» Directions: Every line below is to be quoted exactly, with nothing added or dropped.

» Data items:
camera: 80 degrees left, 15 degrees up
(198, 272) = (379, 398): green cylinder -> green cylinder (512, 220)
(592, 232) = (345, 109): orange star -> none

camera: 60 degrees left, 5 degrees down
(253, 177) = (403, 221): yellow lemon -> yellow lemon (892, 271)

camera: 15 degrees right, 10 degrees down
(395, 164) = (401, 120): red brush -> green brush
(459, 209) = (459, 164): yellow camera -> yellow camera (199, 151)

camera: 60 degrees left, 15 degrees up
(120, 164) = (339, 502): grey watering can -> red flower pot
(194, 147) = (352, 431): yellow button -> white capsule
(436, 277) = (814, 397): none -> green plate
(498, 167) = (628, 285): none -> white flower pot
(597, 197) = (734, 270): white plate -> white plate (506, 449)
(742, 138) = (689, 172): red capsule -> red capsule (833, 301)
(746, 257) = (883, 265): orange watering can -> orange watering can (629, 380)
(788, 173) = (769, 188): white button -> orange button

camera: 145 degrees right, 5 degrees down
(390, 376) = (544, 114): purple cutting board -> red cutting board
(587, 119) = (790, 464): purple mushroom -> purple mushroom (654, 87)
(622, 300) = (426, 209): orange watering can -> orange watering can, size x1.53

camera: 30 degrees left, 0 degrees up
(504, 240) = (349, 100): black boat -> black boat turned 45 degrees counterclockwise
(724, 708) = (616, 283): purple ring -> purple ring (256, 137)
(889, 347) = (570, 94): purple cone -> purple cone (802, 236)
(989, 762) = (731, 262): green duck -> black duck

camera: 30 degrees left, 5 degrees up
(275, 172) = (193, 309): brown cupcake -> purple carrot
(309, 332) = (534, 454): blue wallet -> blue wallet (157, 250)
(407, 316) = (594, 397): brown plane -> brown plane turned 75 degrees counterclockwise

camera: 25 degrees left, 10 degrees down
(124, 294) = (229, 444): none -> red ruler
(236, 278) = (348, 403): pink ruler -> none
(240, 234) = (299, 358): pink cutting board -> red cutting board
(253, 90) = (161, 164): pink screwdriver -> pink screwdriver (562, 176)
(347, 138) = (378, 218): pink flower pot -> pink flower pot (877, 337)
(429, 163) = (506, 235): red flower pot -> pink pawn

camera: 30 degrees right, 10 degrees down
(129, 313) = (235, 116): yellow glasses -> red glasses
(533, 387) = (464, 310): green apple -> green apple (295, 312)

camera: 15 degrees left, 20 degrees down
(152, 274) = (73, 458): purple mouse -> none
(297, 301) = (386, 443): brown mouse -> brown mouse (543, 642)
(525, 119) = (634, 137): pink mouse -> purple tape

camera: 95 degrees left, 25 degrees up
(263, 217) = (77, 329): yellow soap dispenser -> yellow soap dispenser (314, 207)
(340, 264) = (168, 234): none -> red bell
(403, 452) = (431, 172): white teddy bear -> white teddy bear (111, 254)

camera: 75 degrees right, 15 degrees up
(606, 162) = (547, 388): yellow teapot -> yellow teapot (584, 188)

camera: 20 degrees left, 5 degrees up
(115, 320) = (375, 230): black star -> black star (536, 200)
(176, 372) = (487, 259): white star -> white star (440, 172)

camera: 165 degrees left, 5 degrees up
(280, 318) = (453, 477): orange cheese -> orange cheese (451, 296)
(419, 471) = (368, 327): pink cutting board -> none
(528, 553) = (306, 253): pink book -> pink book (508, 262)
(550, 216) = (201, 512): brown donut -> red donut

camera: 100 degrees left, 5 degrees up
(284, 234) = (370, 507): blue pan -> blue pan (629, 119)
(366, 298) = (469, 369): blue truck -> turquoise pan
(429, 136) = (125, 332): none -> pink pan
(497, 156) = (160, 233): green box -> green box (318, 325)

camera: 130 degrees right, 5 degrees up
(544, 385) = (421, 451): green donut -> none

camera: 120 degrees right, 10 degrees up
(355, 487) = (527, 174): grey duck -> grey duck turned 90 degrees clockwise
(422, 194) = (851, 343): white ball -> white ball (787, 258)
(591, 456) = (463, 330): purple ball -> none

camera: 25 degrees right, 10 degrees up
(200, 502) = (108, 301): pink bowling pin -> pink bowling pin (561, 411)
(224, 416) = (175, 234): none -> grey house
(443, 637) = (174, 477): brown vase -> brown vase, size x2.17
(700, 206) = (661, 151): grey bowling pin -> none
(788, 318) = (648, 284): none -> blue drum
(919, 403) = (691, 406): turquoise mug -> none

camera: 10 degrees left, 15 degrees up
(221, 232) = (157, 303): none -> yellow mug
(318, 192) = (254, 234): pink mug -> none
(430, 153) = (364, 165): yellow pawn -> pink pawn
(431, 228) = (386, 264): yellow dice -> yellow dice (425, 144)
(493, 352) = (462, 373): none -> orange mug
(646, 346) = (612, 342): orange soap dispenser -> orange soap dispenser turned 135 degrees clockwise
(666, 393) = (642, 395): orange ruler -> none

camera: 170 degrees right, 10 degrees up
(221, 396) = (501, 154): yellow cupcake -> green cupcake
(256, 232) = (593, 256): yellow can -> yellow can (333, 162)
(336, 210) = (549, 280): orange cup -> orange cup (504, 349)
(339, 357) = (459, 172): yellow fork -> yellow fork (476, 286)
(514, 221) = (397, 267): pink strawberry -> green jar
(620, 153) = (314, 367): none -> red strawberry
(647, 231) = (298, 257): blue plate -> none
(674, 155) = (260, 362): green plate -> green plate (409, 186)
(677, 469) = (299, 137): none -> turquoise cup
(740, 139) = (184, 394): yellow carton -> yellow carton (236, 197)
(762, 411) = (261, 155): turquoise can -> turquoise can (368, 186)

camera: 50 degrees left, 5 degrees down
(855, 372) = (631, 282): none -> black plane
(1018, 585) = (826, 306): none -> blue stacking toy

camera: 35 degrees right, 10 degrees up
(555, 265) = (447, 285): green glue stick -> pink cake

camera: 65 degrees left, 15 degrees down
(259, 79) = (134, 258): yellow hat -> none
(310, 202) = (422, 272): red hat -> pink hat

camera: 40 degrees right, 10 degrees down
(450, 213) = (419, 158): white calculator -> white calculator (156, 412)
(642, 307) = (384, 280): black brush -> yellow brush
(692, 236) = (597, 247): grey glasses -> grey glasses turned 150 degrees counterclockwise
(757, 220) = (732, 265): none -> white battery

» Completed exercise:
camera: 80 degrees left, 15 degrees up
(198, 272) = (379, 398): green cylinder -> green cylinder (512, 220)
(592, 232) = (345, 109): orange star -> none

camera: 60 degrees left, 5 degrees down
(253, 177) = (403, 221): yellow lemon -> yellow lemon (892, 271)

camera: 15 degrees right, 10 degrees down
(395, 164) = (401, 120): red brush -> green brush
(459, 209) = (459, 164): yellow camera -> yellow camera (199, 151)

camera: 60 degrees left, 15 degrees up
(120, 164) = (339, 502): grey watering can -> red flower pot
(194, 147) = (352, 431): yellow button -> white capsule
(436, 277) = (814, 397): none -> green plate
(498, 167) = (628, 285): none -> white flower pot
(597, 197) = (734, 270): white plate -> white plate (506, 449)
(742, 138) = (689, 172): red capsule -> red capsule (833, 301)
(746, 257) = (883, 265): orange watering can -> orange watering can (629, 380)
(788, 173) = (769, 188): white button -> orange button

camera: 145 degrees right, 5 degrees down
(390, 376) = (544, 114): purple cutting board -> red cutting board
(587, 119) = (790, 464): purple mushroom -> purple mushroom (654, 87)
(622, 300) = (426, 209): orange watering can -> orange watering can, size x1.53

camera: 30 degrees left, 0 degrees up
(504, 240) = (349, 100): black boat -> black boat turned 45 degrees counterclockwise
(724, 708) = (616, 283): purple ring -> purple ring (256, 137)
(889, 347) = (570, 94): purple cone -> purple cone (802, 236)
(989, 762) = (731, 262): green duck -> black duck

camera: 30 degrees left, 5 degrees up
(275, 172) = (193, 309): brown cupcake -> purple carrot
(309, 332) = (534, 454): blue wallet -> blue wallet (157, 250)
(407, 316) = (594, 397): brown plane -> brown plane turned 75 degrees counterclockwise

camera: 25 degrees left, 10 degrees down
(124, 294) = (229, 444): none -> red ruler
(236, 278) = (348, 403): pink ruler -> none
(240, 234) = (299, 358): pink cutting board -> red cutting board
(253, 90) = (161, 164): pink screwdriver -> pink screwdriver (562, 176)
(347, 138) = (378, 218): pink flower pot -> pink flower pot (877, 337)
(429, 163) = (506, 235): red flower pot -> pink pawn

camera: 30 degrees right, 10 degrees down
(129, 313) = (235, 116): yellow glasses -> red glasses
(533, 387) = (464, 310): green apple -> green apple (295, 312)

camera: 15 degrees left, 20 degrees down
(152, 274) = (73, 458): purple mouse -> none
(297, 301) = (386, 443): brown mouse -> brown mouse (543, 642)
(525, 119) = (634, 137): pink mouse -> purple tape

camera: 95 degrees left, 25 degrees up
(263, 217) = (77, 329): yellow soap dispenser -> yellow soap dispenser (314, 207)
(340, 264) = (168, 234): none -> red bell
(403, 452) = (431, 172): white teddy bear -> white teddy bear (111, 254)

camera: 75 degrees right, 15 degrees up
(606, 162) = (547, 388): yellow teapot -> yellow teapot (584, 188)

camera: 20 degrees left, 5 degrees up
(115, 320) = (375, 230): black star -> black star (536, 200)
(176, 372) = (487, 259): white star -> white star (440, 172)

camera: 165 degrees left, 5 degrees up
(280, 318) = (453, 477): orange cheese -> orange cheese (451, 296)
(419, 471) = (368, 327): pink cutting board -> none
(528, 553) = (306, 253): pink book -> pink book (508, 262)
(550, 216) = (201, 512): brown donut -> red donut

camera: 100 degrees left, 5 degrees up
(284, 234) = (370, 507): blue pan -> blue pan (629, 119)
(366, 298) = (469, 369): blue truck -> turquoise pan
(429, 136) = (125, 332): none -> pink pan
(497, 156) = (160, 233): green box -> green box (318, 325)

camera: 130 degrees right, 5 degrees up
(544, 385) = (421, 451): green donut -> none

camera: 120 degrees right, 10 degrees up
(355, 487) = (527, 174): grey duck -> grey duck turned 90 degrees clockwise
(422, 194) = (851, 343): white ball -> white ball (787, 258)
(591, 456) = (463, 330): purple ball -> none

camera: 25 degrees right, 10 degrees up
(200, 502) = (108, 301): pink bowling pin -> pink bowling pin (561, 411)
(224, 416) = (175, 234): none -> grey house
(443, 637) = (174, 477): brown vase -> brown vase, size x2.17
(700, 206) = (661, 151): grey bowling pin -> none
(788, 318) = (648, 284): none -> blue drum
(919, 403) = (691, 406): turquoise mug -> none

camera: 10 degrees left, 15 degrees up
(221, 232) = (157, 303): none -> yellow mug
(318, 192) = (254, 234): pink mug -> none
(430, 153) = (364, 165): yellow pawn -> pink pawn
(431, 228) = (386, 264): yellow dice -> yellow dice (425, 144)
(493, 352) = (462, 373): none -> orange mug
(646, 346) = (612, 342): orange soap dispenser -> orange soap dispenser turned 135 degrees clockwise
(666, 393) = (642, 395): orange ruler -> none

camera: 170 degrees right, 10 degrees up
(221, 396) = (501, 154): yellow cupcake -> green cupcake
(256, 232) = (593, 256): yellow can -> yellow can (333, 162)
(336, 210) = (549, 280): orange cup -> orange cup (504, 349)
(339, 357) = (459, 172): yellow fork -> yellow fork (476, 286)
(514, 221) = (397, 267): pink strawberry -> green jar
(620, 153) = (314, 367): none -> red strawberry
(647, 231) = (298, 257): blue plate -> none
(674, 155) = (260, 362): green plate -> green plate (409, 186)
(677, 469) = (299, 137): none -> turquoise cup
(740, 139) = (184, 394): yellow carton -> yellow carton (236, 197)
(762, 411) = (261, 155): turquoise can -> turquoise can (368, 186)

camera: 50 degrees left, 5 degrees down
(855, 372) = (631, 282): none -> black plane
(1018, 585) = (826, 306): none -> blue stacking toy

camera: 35 degrees right, 10 degrees up
(555, 265) = (447, 285): green glue stick -> pink cake

camera: 65 degrees left, 15 degrees down
(259, 79) = (134, 258): yellow hat -> none
(310, 202) = (422, 272): red hat -> pink hat

camera: 40 degrees right, 10 degrees down
(450, 213) = (419, 158): white calculator -> white calculator (156, 412)
(642, 307) = (384, 280): black brush -> yellow brush
(692, 236) = (597, 247): grey glasses -> grey glasses turned 150 degrees counterclockwise
(757, 220) = (732, 265): none -> white battery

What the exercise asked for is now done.